▶ **WHAT IS REQUIRED**
Please write out all of the records below exactly as they appear.

▶ **EXERCISE DATA**
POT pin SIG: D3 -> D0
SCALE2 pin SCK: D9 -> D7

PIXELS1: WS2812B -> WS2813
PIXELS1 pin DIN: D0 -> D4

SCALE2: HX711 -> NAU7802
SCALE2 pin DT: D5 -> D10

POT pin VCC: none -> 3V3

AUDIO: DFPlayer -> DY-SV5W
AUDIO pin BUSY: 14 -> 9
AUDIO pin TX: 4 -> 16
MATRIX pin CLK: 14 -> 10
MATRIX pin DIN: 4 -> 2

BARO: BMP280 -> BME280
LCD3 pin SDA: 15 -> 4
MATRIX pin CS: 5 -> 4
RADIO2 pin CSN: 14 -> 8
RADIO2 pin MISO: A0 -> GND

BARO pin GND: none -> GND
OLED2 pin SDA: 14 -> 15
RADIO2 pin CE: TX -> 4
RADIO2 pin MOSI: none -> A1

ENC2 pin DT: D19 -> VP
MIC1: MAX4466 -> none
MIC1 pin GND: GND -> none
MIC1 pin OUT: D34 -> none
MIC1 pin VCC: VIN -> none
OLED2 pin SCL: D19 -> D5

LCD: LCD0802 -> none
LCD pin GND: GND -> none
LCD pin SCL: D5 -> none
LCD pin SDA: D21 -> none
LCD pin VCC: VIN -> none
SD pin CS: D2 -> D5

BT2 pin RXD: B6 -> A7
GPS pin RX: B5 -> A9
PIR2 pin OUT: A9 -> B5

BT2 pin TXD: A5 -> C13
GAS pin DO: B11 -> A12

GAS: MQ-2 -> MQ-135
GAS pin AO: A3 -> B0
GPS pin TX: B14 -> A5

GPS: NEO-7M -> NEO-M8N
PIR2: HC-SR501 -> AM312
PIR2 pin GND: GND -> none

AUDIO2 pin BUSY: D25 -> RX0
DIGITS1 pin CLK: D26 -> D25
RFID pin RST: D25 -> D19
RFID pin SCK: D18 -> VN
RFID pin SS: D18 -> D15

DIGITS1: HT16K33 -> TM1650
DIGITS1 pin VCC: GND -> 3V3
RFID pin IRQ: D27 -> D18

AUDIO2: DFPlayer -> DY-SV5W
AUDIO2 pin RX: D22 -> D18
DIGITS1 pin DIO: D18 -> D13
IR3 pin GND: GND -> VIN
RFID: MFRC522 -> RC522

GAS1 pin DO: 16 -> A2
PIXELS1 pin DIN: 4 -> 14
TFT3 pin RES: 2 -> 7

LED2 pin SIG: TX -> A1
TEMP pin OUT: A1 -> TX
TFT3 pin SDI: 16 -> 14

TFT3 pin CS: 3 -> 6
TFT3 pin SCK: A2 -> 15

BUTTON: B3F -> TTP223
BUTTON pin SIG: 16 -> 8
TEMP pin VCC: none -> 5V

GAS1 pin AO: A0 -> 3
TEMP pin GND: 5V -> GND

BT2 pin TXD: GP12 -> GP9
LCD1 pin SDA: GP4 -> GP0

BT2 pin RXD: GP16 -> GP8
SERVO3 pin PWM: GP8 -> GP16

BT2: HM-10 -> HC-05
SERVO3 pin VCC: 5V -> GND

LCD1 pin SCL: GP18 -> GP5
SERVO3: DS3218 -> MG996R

▶ **WRITTEN SOLUTION**
POT pin SIG: D3 -> D0
SCALE2 pin SCK: D9 -> D7

PIXELS1: WS2812B -> WS2813
PIXELS1 pin DIN: D0 -> D4

SCALE2: HX711 -> NAU7802
SCALE2 pin DT: D5 -> D10

POT pin VCC: none -> 3V3

AUDIO: DFPlayer -> DY-SV5W
AUDIO pin BUSY: 14 -> 9
AUDIO pin TX: 4 -> 16
MATRIX pin CLK: 14 -> 10
MATRIX pin DIN: 4 -> 2

BARO: BMP280 -> BME280
LCD3 pin SDA: 15 -> 4
MATRIX pin CS: 5 -> 4
RADIO2 pin CSN: 14 -> 8
RADIO2 pin MISO: A0 -> GND

BARO pin GND: none -> GND
OLED2 pin SDA: 14 -> 15
RADIO2 pin CE: TX -> 4
RADIO2 pin MOSI: none -> A1

ENC2 pin DT: D19 -> VP
MIC1: MAX4466 -> none
MIC1 pin GND: GND -> none
MIC1 pin OUT: D34 -> none
MIC1 pin VCC: VIN -> none
OLED2 pin SCL: D19 -> D5

LCD: LCD0802 -> none
LCD pin GND: GND -> none
LCD pin SCL: D5 -> none
LCD pin SDA: D21 -> none
LCD pin VCC: VIN -> none
SD pin CS: D2 -> D5

BT2 pin RXD: B6 -> A7
GPS pin RX: B5 -> A9
PIR2 pin OUT: A9 -> B5

BT2 pin TXD: A5 -> C13
GAS pin DO: B11 -> A12

GAS: MQ-2 -> MQ-135
GAS pin AO: A3 -> B0
GPS pin TX: B14 -> A5

GPS: NEO-7M -> NEO-M8N
PIR2: HC-SR501 -> AM312
PIR2 pin GND: GND -> none

AUDIO2 pin BUSY: D25 -> RX0
DIGITS1 pin CLK: D26 -> D25
RFID pin RST: D25 -> D19
RFID pin SCK: D18 -> VN
RFID pin SS: D18 -> D15

DIGITS1: HT16K33 -> TM1650
DIGITS1 pin VCC: GND -> 3V3
RFID pin IRQ: D27 -> D18

AUDIO2: DFPlayer -> DY-SV5W
AUDIO2 pin RX: D22 -> D18
DIGITS1 pin DIO: D18 -> D13
IR3 pin GND: GND -> VIN
RFID: MFRC522 -> RC522

GAS1 pin DO: 16 -> A2
PIXELS1 pin DIN: 4 -> 14
TFT3 pin RES: 2 -> 7

LED2 pin SIG: TX -> A1
TEMP pin OUT: A1 -> TX
TFT3 pin SDI: 16 -> 14

TFT3 pin CS: 3 -> 6
TFT3 pin SCK: A2 -> 15

BUTTON: B3F -> TTP223
BUTTON pin SIG: 16 -> 8
TEMP pin VCC: none -> 5V

GAS1 pin AO: A0 -> 3
TEMP pin GND: 5V -> GND

BT2 pin TXD: GP12 -> GP9
LCD1 pin SDA: GP4 -> GP0

BT2 pin RXD: GP16 -> GP8
SERVO3 pin PWM: GP8 -> GP16

BT2: HM-10 -> HC-05
SERVO3 pin VCC: 5V -> GND

LCD1 pin SCL: GP18 -> GP5
SERVO3: DS3218 -> MG996R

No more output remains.